Problem statement
Return the data below unchanged, without images.

Data for this exercise

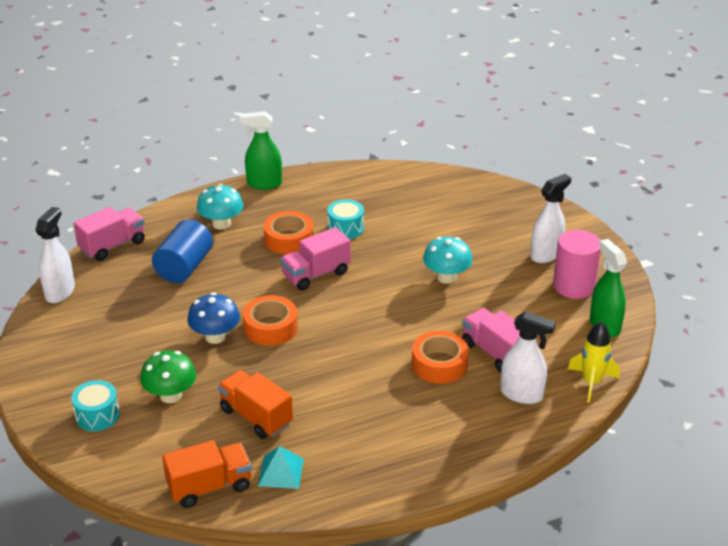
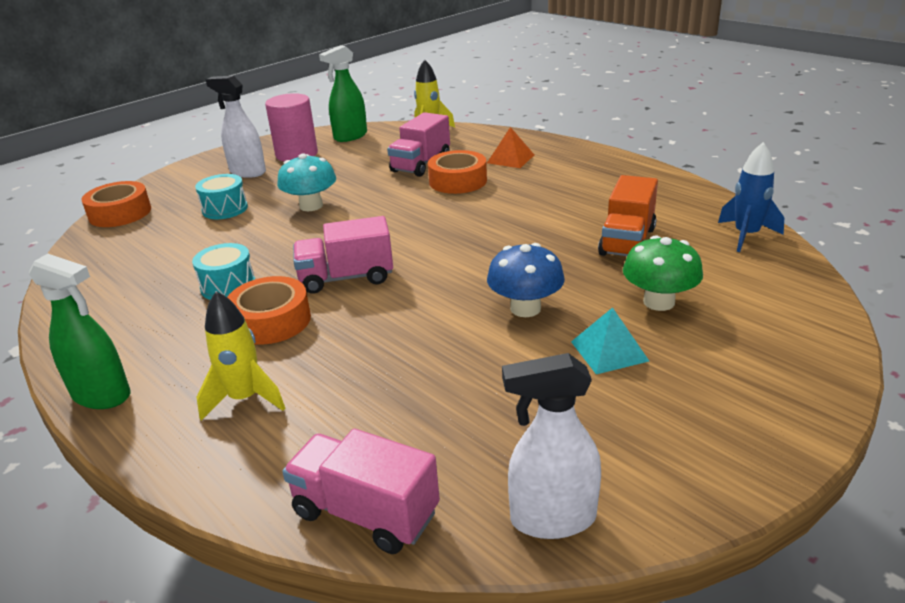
camera: 110 degrees left, 5 degrees down
(97, 415) = (756, 341): turquoise drum -> turquoise drum (225, 209)
(184, 267) = (388, 392): blue cylinder -> none
(209, 487) = (746, 235): orange truck -> blue rocket
(221, 224) = (245, 399): turquoise mushroom -> yellow rocket
(264, 184) = (102, 395): green spray bottle -> green spray bottle turned 45 degrees counterclockwise
(270, 327) = (475, 277): orange tape -> orange tape (120, 213)
(281, 472) = (679, 210): turquoise pyramid -> turquoise pyramid (609, 351)
(316, 274) = (346, 278): pink truck -> pink truck turned 135 degrees clockwise
(469, 412) = (510, 159): none -> orange pyramid
(522, 394) = (467, 147): white spray bottle -> none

Solution
camera: 110 degrees left, 5 degrees down
(97, 415) = (756, 341): turquoise drum -> turquoise drum (225, 209)
(184, 267) = (388, 392): blue cylinder -> none
(209, 487) = (746, 235): orange truck -> blue rocket
(221, 224) = (245, 399): turquoise mushroom -> yellow rocket
(264, 184) = (102, 395): green spray bottle -> green spray bottle turned 45 degrees counterclockwise
(270, 327) = (475, 277): orange tape -> orange tape (120, 213)
(281, 472) = (679, 210): turquoise pyramid -> turquoise pyramid (609, 351)
(316, 274) = (346, 278): pink truck -> pink truck turned 135 degrees clockwise
(469, 412) = (510, 159): none -> orange pyramid
(522, 394) = (467, 147): white spray bottle -> none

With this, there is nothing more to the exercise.